> _Task instructions_
From the records below, output exactly the lines running from the line containing "The second view gained the red" through the line containing "The green ruler", and no others.

(Object matching data)
§

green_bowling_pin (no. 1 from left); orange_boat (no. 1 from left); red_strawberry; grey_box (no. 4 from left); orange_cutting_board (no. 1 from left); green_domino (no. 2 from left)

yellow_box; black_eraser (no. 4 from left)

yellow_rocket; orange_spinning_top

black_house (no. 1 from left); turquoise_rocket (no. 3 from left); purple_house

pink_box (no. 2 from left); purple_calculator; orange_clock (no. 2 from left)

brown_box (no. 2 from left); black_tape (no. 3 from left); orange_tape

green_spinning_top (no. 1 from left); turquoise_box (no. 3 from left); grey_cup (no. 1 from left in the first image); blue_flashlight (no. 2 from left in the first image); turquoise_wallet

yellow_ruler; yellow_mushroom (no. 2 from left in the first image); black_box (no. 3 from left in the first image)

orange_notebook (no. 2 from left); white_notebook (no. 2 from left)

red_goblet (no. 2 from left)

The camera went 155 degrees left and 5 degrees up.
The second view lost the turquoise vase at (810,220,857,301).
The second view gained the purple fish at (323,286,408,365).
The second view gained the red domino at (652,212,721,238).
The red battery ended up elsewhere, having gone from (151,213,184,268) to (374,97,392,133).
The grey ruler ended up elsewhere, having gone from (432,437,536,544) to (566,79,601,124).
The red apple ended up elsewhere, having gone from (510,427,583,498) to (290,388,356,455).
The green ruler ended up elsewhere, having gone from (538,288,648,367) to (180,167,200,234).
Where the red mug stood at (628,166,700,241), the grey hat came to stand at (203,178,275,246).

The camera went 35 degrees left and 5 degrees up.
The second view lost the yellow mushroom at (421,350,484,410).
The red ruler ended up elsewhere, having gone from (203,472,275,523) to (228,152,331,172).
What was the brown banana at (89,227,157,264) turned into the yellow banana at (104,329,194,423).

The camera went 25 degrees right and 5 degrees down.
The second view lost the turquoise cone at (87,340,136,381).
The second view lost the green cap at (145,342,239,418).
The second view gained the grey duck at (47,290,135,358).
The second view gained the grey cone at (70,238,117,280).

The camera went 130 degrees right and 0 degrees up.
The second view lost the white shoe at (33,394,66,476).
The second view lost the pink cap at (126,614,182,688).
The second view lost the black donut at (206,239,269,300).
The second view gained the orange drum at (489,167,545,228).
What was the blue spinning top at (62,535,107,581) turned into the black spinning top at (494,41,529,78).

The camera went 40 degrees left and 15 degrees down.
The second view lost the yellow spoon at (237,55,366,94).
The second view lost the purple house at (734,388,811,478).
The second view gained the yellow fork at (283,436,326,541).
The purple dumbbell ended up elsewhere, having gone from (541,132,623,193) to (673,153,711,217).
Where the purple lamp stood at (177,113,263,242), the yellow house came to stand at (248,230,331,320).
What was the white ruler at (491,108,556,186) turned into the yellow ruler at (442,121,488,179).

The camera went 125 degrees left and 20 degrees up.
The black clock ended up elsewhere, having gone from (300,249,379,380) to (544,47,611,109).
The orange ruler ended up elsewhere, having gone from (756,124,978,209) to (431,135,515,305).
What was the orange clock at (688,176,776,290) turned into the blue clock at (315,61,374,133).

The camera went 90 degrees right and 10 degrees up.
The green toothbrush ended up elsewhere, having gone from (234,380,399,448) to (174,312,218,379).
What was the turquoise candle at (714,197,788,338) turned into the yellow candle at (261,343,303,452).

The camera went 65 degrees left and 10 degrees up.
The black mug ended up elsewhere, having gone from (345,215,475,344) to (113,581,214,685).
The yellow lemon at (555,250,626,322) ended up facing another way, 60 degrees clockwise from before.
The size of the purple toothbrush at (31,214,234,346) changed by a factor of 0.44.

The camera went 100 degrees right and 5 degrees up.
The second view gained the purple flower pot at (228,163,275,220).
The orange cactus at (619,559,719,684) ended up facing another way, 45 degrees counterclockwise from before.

§

> _Response for this exercise_
The second view gained the red domino at (652,212,721,238).
The red battery ended up elsewhere, having gone from (151,213,184,268) to (374,97,392,133).
The grey ruler ended up elsewhere, having gone from (432,437,536,544) to (566,79,601,124).
The red apple ended up elsewhere, having gone from (510,427,583,498) to (290,388,356,455).
The green ruler ended up elsewhere, having gone from (538,288,648,367) to (180,167,200,234).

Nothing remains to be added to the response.